▸ TASK TO COMPLETE: Please copy each line of the listing below precisely, excluding the images.

▸ THE DATA:

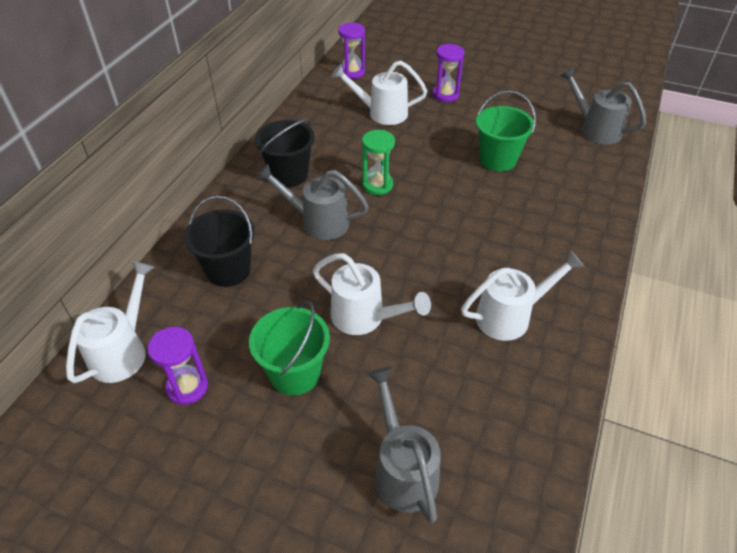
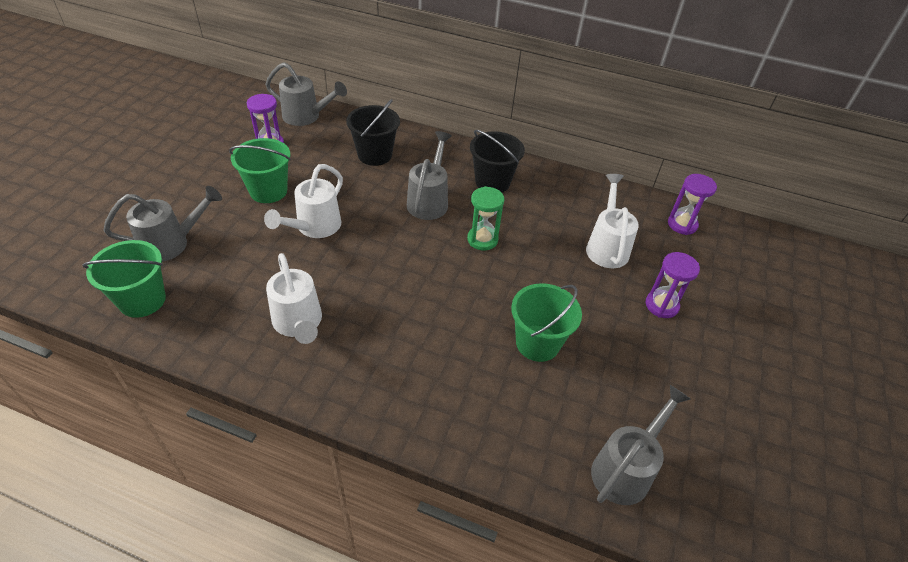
camera: 85 degrees right, 0 degrees up
(123, 351) = (306, 117): white watering can -> grey watering can
(507, 478) = (142, 300): none -> green bucket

▸ TASK RESPONSE:
camera: 85 degrees right, 0 degrees up
(123, 351) = (306, 117): white watering can -> grey watering can
(507, 478) = (142, 300): none -> green bucket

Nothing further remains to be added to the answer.